Exercise requirements: Show every line of the material that follows in which the word "shape" occurs.

Records for the exercise:

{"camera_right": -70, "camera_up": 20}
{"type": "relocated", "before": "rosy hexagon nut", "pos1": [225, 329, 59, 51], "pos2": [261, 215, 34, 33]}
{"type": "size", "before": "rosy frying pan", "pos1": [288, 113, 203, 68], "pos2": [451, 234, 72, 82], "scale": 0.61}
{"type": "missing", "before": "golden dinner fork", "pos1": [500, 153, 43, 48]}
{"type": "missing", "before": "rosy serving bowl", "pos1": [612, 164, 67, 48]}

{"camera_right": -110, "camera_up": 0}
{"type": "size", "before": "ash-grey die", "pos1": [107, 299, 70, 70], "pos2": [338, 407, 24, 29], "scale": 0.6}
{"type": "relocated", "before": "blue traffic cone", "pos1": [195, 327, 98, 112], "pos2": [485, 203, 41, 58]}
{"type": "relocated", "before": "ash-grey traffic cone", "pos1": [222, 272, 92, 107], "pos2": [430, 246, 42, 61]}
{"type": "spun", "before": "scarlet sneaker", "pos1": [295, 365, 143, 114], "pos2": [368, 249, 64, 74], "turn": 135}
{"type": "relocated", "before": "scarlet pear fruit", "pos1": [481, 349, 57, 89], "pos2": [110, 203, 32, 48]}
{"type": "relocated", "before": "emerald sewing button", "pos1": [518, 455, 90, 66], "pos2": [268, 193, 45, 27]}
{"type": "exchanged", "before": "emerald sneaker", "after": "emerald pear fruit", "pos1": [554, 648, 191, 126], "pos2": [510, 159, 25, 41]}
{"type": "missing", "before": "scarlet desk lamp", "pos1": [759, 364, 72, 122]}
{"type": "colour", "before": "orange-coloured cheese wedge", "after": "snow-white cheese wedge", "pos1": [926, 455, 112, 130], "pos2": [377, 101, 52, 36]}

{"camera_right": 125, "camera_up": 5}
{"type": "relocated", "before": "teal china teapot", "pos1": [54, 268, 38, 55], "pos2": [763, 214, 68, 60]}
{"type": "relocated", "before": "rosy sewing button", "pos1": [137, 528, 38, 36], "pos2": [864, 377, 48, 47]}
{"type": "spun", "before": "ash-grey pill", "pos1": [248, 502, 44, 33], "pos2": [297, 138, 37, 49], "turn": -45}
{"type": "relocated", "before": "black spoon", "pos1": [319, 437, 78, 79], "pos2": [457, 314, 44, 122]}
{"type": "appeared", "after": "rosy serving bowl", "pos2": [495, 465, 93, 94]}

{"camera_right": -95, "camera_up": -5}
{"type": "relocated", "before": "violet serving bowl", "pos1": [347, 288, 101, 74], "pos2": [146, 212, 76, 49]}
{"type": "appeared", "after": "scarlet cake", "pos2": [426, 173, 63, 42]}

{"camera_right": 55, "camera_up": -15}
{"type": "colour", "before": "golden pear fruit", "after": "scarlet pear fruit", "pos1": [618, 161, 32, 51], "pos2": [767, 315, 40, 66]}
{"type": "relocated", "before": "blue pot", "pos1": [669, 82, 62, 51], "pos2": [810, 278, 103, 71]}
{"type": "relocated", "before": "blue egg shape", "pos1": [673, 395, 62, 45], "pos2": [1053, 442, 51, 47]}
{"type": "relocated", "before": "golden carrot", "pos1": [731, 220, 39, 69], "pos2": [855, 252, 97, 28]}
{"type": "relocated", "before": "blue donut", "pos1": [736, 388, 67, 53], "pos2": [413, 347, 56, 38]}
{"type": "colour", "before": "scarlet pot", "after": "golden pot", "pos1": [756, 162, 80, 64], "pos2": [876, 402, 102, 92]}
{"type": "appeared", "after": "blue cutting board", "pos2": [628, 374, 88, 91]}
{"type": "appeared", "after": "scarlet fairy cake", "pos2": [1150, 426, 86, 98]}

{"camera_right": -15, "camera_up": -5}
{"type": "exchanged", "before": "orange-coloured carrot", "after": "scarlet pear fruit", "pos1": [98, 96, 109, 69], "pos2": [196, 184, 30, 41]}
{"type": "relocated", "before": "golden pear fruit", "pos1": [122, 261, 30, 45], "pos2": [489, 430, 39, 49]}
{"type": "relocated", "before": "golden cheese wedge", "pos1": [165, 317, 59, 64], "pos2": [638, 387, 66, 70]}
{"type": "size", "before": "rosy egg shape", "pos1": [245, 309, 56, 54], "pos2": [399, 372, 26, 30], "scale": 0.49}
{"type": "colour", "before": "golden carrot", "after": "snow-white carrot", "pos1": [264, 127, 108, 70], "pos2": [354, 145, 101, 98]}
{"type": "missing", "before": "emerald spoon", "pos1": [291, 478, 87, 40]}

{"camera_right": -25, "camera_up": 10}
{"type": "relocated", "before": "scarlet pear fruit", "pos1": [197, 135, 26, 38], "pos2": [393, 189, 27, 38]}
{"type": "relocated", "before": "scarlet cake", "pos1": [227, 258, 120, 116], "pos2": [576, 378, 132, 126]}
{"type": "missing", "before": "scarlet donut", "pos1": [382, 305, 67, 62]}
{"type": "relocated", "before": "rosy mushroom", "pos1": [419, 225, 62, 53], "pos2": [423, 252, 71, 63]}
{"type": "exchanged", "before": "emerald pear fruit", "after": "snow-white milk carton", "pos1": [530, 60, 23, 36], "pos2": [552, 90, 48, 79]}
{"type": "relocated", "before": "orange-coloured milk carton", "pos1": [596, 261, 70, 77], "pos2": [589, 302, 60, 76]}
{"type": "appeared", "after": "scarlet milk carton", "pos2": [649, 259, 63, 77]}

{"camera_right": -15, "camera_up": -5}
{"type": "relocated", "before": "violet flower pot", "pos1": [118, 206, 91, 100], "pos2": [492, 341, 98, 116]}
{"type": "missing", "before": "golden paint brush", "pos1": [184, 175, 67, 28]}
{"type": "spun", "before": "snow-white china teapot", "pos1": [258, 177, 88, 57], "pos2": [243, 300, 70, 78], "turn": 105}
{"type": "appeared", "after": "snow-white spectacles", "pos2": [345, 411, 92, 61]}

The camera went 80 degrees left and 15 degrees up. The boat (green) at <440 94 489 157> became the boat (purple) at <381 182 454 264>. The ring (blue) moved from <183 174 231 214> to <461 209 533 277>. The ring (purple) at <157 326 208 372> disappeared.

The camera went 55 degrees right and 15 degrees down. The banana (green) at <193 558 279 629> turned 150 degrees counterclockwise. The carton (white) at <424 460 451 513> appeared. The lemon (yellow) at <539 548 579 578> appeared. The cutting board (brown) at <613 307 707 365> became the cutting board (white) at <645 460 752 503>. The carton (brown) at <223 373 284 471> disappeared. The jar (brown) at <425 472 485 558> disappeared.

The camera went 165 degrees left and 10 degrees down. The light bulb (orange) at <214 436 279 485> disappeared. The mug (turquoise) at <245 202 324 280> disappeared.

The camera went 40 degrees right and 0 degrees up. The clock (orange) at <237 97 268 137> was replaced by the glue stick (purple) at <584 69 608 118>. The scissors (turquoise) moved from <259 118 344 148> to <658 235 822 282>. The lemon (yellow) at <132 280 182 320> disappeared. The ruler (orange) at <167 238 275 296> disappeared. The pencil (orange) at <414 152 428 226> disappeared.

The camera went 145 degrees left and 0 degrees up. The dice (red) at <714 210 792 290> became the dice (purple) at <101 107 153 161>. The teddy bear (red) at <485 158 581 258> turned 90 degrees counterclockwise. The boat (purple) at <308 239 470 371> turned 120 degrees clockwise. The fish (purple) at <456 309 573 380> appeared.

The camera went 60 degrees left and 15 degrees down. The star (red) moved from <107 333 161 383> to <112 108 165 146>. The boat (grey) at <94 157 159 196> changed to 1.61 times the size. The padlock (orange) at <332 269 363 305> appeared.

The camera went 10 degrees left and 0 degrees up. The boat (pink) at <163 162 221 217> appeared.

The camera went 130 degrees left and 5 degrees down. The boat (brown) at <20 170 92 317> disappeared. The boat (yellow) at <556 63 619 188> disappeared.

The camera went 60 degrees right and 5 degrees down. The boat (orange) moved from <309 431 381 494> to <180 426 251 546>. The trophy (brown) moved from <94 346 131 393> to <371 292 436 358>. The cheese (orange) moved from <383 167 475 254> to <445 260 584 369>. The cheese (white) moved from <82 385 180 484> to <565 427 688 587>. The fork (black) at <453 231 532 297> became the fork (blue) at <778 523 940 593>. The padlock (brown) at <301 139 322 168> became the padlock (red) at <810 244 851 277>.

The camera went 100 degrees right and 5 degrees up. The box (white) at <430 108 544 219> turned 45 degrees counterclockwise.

Task output:
{"type": "relocated", "before": "blue egg shape", "pos1": [673, 395, 62, 45], "pos2": [1053, 442, 51, 47]}
{"type": "size", "before": "rosy egg shape", "pos1": [245, 309, 56, 54], "pos2": [399, 372, 26, 30], "scale": 0.49}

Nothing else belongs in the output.